▸ EXTRACTED DATA
"""
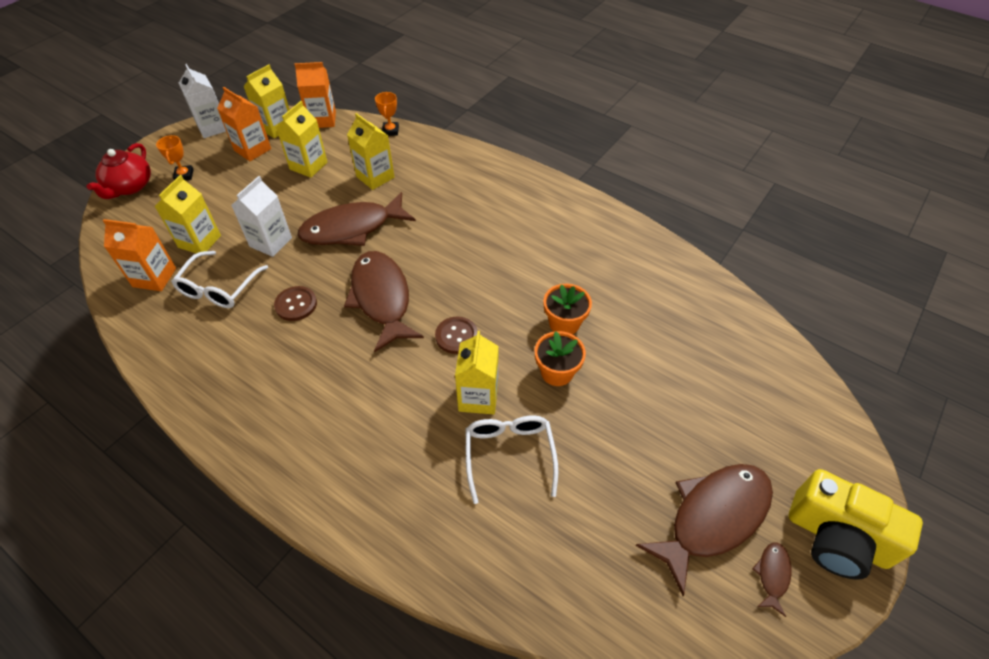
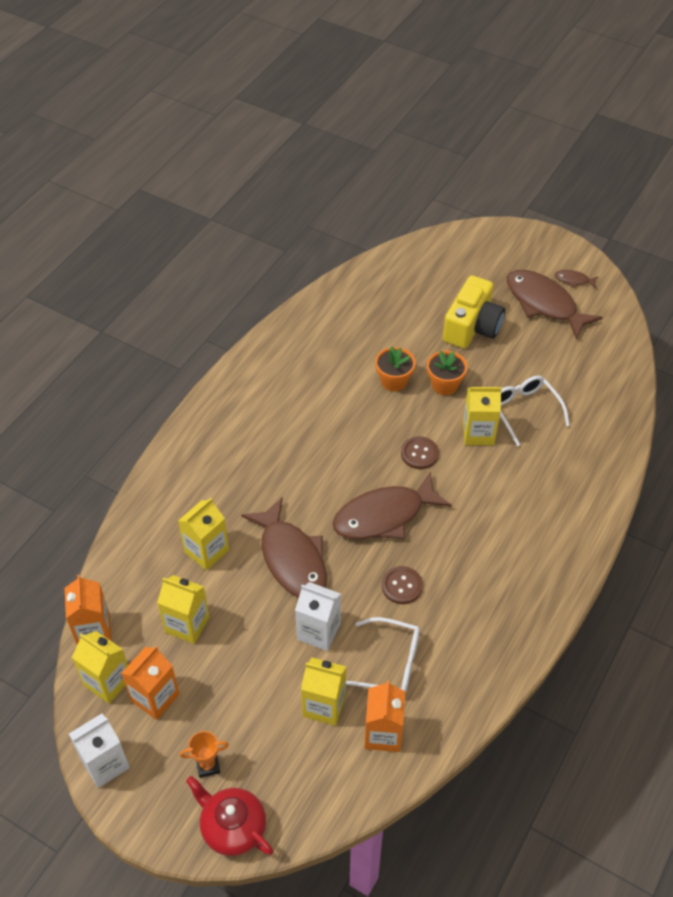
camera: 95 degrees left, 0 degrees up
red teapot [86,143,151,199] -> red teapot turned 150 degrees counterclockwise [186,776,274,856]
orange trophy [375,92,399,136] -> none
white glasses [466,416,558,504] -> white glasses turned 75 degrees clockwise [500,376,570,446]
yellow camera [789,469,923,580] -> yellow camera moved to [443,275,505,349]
"""
"""
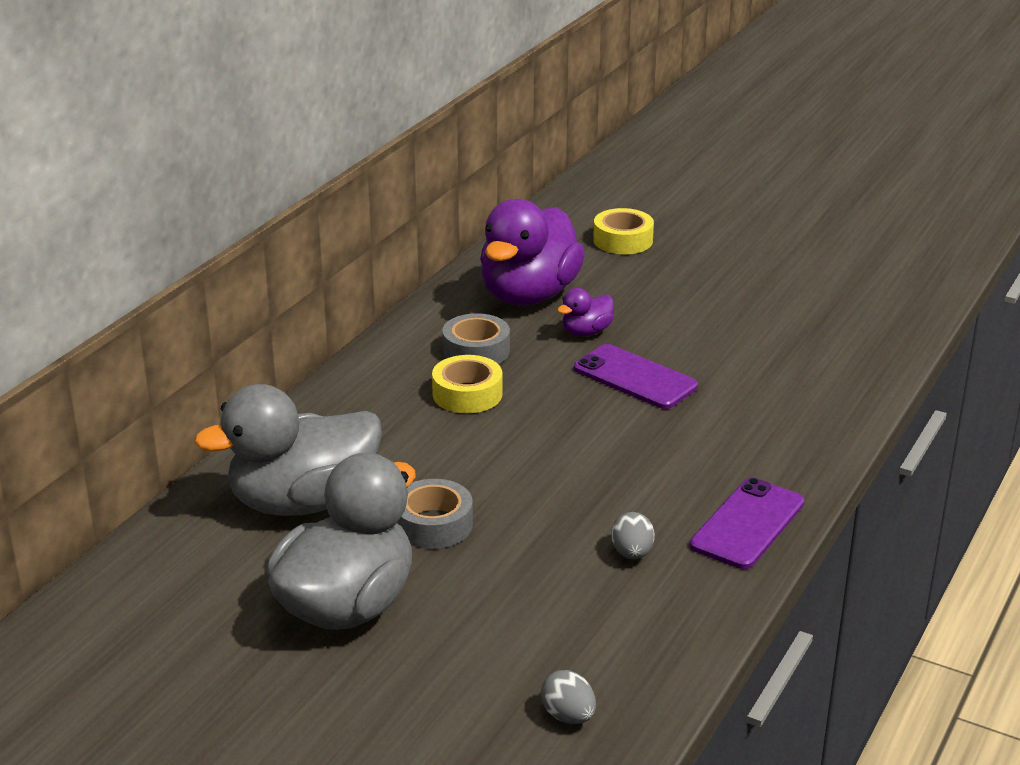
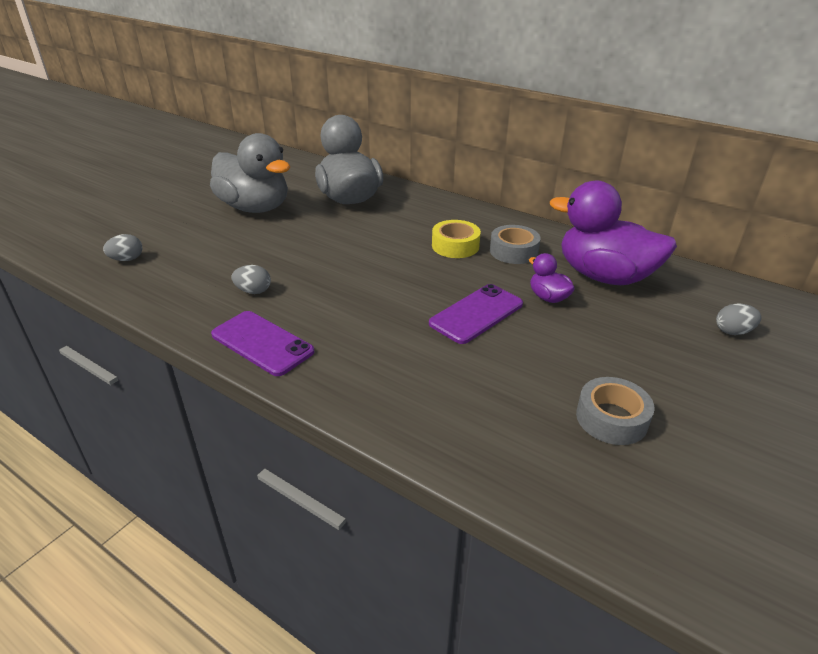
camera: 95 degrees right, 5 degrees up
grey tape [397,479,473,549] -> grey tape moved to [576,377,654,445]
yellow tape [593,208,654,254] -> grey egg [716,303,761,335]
"""
▸ PROBLEM TO WORK ON
Of all the entries above, output exactly the lines between the one holding "camera: 95 degrees left, 0 degrees up" and the one holding "yellow camera [789,469,923,580]", inclusive.

▸ EXPECTED ANSWER
camera: 95 degrees left, 0 degrees up
red teapot [86,143,151,199] -> red teapot turned 150 degrees counterclockwise [186,776,274,856]
orange trophy [375,92,399,136] -> none
white glasses [466,416,558,504] -> white glasses turned 75 degrees clockwise [500,376,570,446]
yellow camera [789,469,923,580] -> yellow camera moved to [443,275,505,349]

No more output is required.